[EXERCISE REQUIREMENTS]
For the records below, tally the lines that include the word "diode" and give only the tally.

[SUPPLIED DATA]
=-=-=-=-=

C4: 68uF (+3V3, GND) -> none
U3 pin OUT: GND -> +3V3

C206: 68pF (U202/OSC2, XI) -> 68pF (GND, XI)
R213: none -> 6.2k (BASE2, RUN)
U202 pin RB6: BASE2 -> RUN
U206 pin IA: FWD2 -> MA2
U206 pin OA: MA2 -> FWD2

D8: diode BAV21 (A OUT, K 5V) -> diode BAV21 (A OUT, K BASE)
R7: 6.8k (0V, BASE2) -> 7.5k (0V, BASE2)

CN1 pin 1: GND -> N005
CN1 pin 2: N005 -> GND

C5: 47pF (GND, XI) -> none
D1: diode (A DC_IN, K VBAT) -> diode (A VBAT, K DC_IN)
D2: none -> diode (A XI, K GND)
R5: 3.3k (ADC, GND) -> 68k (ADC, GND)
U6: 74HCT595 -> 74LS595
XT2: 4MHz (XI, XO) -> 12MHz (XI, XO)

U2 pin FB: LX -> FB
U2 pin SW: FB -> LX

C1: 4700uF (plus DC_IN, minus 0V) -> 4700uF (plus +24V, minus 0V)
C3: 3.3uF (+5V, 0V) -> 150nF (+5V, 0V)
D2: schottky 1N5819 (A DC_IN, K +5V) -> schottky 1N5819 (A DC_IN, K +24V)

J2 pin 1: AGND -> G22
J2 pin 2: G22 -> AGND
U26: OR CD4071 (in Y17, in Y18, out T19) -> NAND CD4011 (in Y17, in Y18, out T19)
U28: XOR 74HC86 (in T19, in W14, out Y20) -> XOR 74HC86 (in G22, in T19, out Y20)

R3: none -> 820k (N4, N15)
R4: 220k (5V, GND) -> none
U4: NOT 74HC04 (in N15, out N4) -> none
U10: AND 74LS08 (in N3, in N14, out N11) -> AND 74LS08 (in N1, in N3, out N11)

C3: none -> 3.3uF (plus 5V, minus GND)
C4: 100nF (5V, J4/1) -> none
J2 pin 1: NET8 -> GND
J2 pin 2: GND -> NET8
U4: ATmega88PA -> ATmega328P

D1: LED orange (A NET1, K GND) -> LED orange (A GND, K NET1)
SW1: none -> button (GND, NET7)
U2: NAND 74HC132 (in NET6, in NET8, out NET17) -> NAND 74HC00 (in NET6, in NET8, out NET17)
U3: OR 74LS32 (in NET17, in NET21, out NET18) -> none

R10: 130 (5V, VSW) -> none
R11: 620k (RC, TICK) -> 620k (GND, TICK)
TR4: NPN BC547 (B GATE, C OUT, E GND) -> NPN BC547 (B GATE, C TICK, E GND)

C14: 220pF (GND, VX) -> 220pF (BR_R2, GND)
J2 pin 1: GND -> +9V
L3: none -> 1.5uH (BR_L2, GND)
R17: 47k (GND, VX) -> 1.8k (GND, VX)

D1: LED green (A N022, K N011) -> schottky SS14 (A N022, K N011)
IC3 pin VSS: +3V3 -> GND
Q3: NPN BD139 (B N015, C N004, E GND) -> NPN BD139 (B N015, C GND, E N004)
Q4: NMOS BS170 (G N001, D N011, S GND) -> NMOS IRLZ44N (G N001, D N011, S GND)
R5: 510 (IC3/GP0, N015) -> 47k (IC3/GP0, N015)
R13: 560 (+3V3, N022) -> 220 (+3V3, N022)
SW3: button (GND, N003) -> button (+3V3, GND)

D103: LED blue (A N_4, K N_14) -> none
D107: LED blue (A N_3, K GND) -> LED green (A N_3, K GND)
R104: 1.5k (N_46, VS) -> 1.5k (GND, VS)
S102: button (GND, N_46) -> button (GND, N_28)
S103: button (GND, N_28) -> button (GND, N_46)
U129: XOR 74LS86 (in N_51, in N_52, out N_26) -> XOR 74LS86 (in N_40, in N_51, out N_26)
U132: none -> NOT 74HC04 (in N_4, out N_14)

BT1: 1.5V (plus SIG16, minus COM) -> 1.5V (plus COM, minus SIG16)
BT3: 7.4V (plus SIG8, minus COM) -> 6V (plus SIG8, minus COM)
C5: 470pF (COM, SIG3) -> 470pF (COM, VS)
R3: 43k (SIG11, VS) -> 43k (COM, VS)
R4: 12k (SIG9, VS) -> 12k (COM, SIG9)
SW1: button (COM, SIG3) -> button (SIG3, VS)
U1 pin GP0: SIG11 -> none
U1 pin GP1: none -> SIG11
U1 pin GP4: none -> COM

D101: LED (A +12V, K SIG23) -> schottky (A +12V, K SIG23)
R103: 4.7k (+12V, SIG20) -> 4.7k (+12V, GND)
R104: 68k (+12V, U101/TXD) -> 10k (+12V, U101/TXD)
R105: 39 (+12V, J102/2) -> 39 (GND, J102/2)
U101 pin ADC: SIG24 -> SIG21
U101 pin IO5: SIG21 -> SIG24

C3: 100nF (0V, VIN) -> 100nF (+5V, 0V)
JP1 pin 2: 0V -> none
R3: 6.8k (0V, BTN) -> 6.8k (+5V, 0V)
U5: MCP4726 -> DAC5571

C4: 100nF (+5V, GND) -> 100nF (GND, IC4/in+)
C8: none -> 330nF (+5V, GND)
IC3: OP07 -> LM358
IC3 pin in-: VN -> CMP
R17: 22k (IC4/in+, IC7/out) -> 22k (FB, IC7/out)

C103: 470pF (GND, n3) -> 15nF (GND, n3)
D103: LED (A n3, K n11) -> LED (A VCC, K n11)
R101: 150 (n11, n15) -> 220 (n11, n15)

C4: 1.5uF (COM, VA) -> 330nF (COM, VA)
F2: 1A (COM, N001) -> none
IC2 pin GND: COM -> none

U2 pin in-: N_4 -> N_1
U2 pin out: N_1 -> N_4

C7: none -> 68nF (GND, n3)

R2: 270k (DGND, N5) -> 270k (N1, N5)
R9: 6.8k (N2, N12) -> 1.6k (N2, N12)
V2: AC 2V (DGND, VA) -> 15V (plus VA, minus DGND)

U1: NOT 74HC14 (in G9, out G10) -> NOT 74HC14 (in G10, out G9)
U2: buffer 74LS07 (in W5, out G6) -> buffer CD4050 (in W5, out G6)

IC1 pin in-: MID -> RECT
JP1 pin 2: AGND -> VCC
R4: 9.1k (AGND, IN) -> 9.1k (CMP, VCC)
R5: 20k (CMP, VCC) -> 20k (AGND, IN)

=-=-=-=-=

[SOLUTION]
3